## Goal of the exercise
Where a picture occurs in the data, omit it, and copy all remaining data exactly.

------------------------------------------------------------

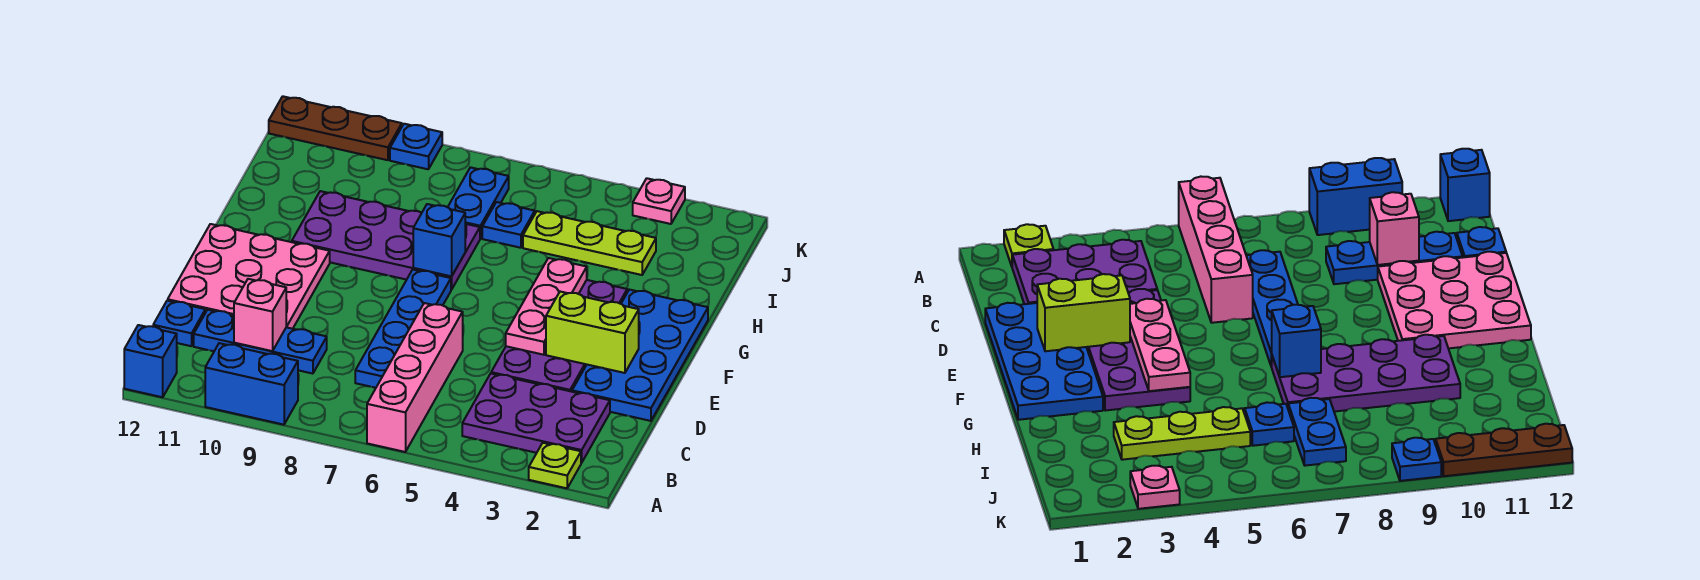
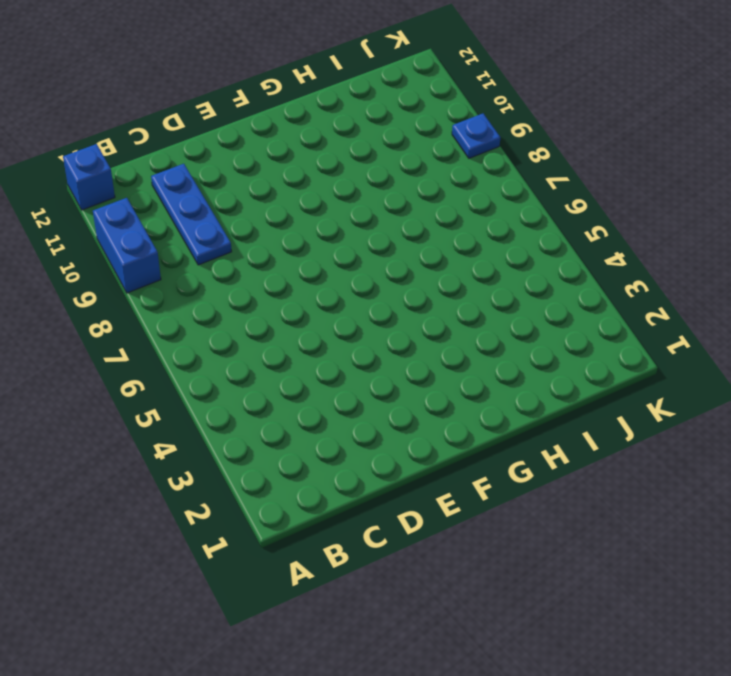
none -> lime plate A2 level 1
none -> pink brick A6:D6 level 1
none -> purple plate B2:C4 level 1

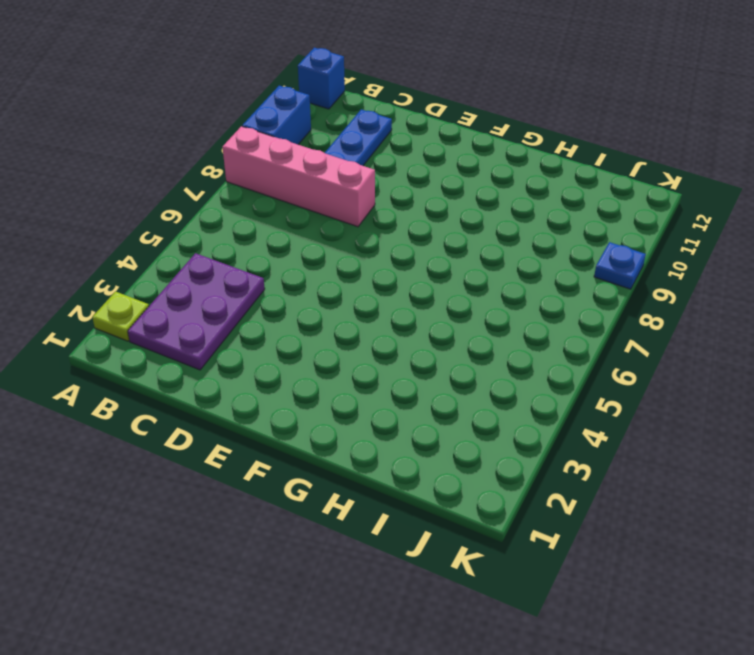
pink brick A8:D8 level 1 -> pink brick A6:D6 level 1
none -> blue plate C7:F7 level 1
none -> blue plate C12 level 1
none -> blue plate D1:G2 level 1

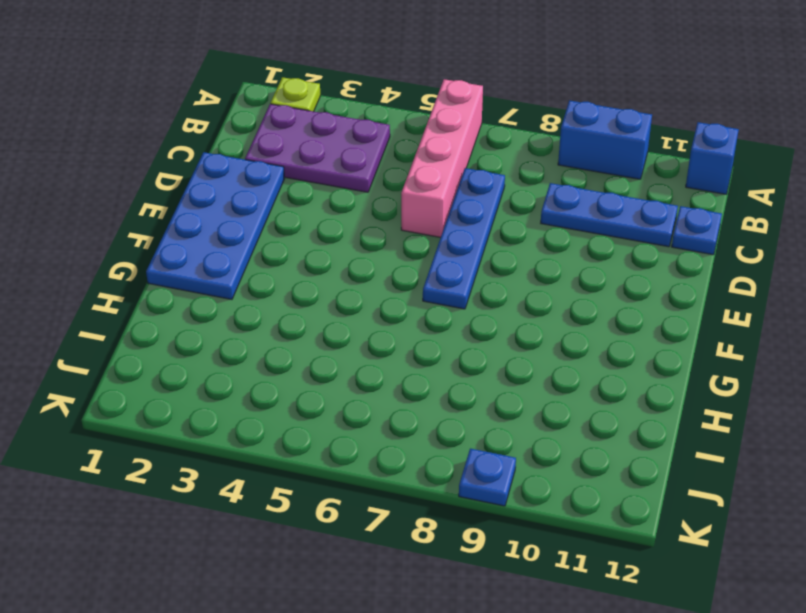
none -> purple plate D3:G4 level 1
none -> pink plate D10:F12 level 1
none -> purple plate G7:H10 level 1

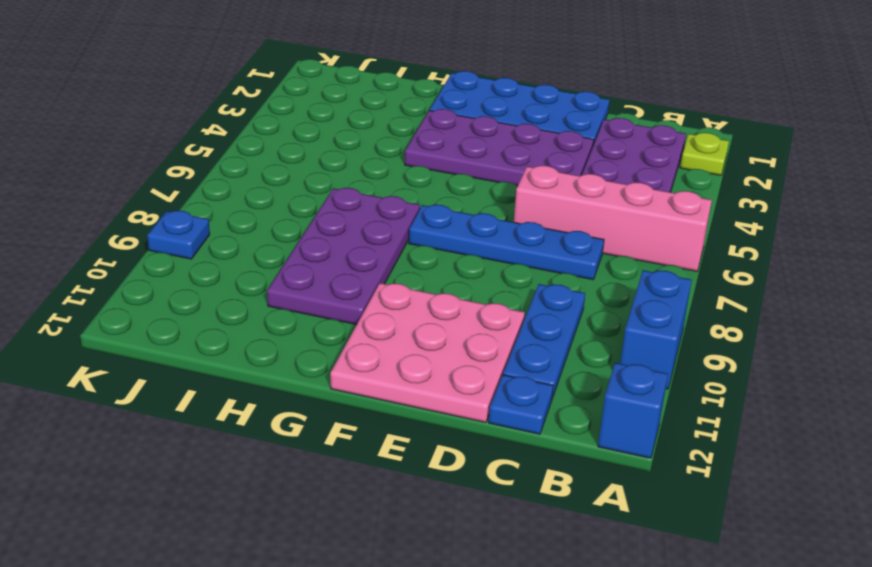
none -> lime plate I3:I5 level 1
none -> blue plate I6 level 1
none -> blue plate I7:J7 level 1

------------------------------------------------------------

## Answer for the task
none -> lime plate A2 level 1
none -> pink brick A6:D6 level 1
none -> purple plate B2:C4 level 1

pink brick A8:D8 level 1 -> pink brick A6:D6 level 1
none -> blue plate C7:F7 level 1
none -> blue plate C12 level 1
none -> blue plate D1:G2 level 1

none -> purple plate D3:G4 level 1
none -> pink plate D10:F12 level 1
none -> purple plate G7:H10 level 1

none -> lime plate I3:I5 level 1
none -> blue plate I6 level 1
none -> blue plate I7:J7 level 1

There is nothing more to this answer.